*** Begin section ***
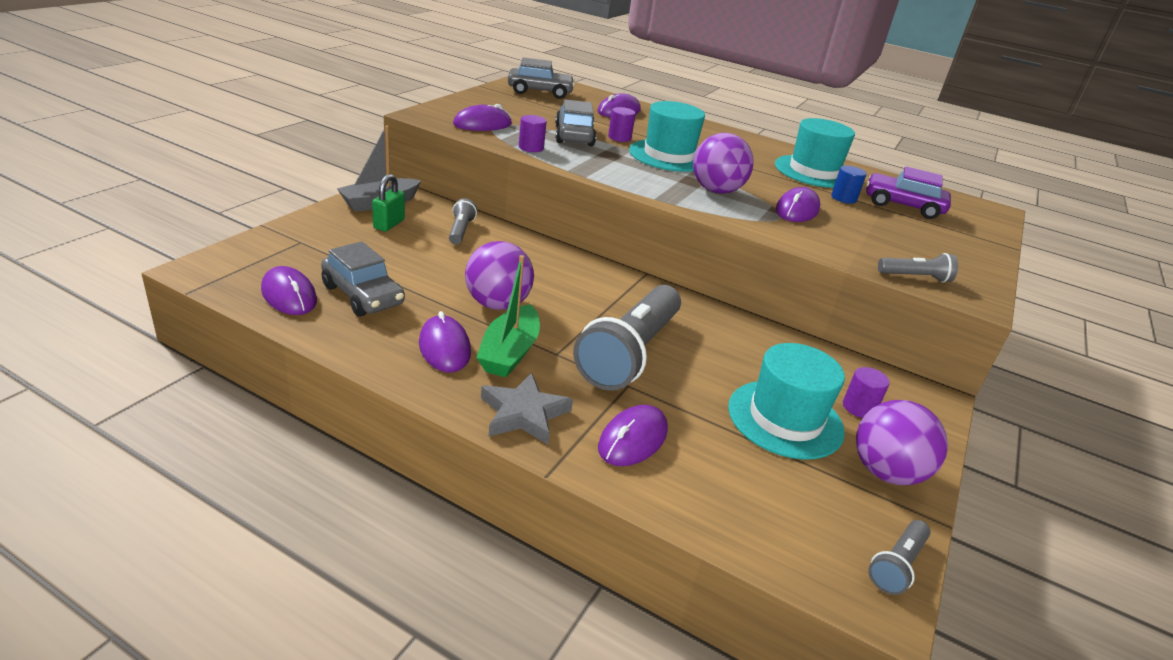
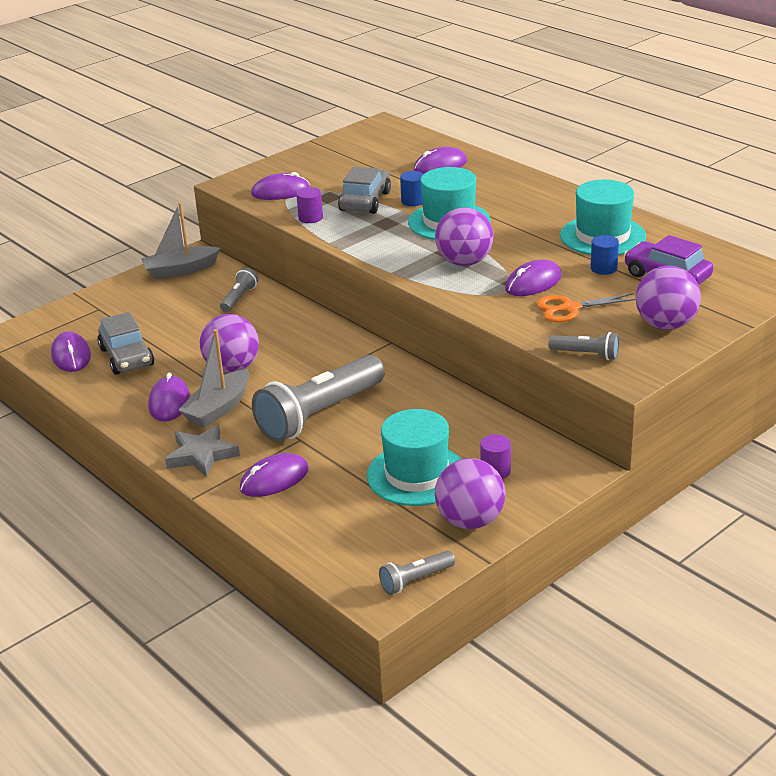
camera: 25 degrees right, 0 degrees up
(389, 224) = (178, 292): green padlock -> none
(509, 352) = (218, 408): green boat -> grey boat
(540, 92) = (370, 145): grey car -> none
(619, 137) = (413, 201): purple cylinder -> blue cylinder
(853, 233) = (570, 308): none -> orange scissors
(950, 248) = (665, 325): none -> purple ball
*** End section ***
*** Begin section ***
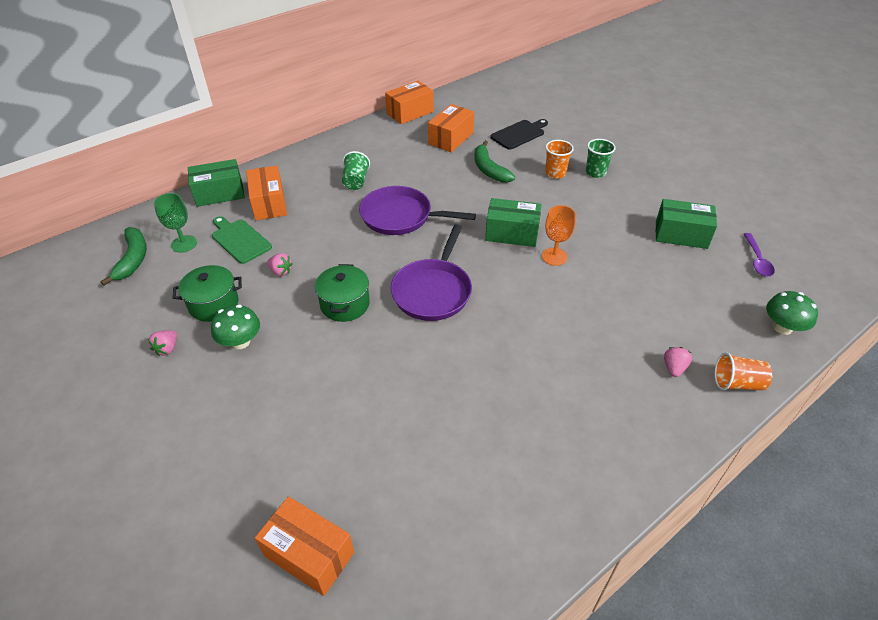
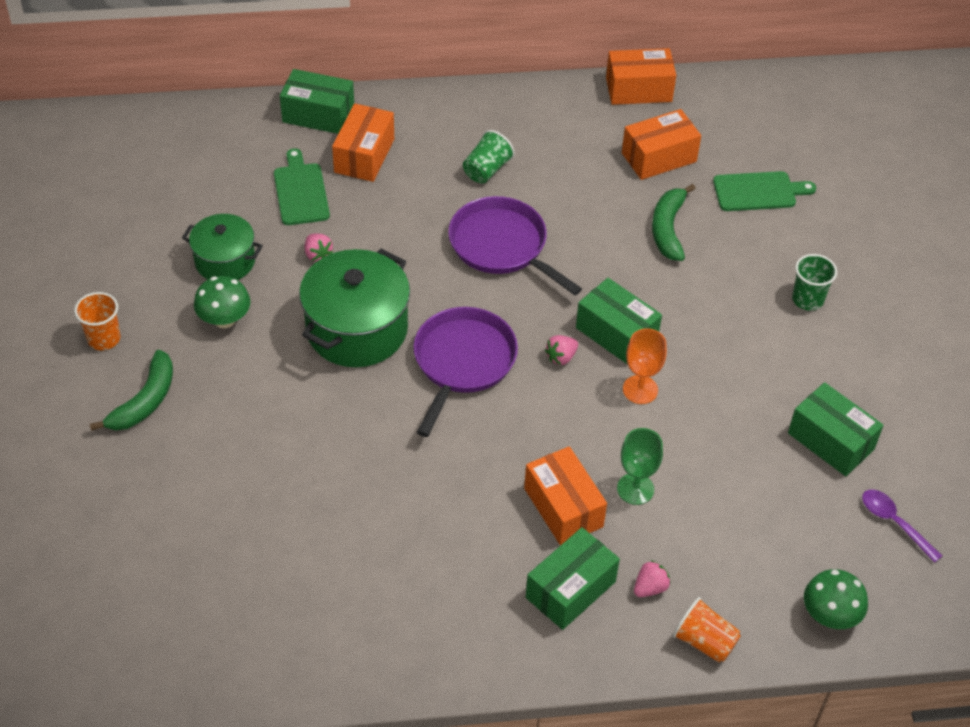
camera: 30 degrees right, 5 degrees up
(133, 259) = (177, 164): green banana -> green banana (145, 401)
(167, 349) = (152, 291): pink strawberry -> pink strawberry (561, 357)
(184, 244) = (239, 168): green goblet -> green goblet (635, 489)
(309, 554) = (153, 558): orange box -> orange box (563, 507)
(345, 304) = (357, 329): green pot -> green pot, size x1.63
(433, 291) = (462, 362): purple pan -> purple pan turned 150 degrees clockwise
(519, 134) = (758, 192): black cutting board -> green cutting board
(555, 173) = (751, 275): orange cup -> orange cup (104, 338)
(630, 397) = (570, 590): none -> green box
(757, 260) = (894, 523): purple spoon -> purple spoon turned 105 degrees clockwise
*** End section ***
Within the entries, count the lines that contain the word "green". Give that number and no more.

7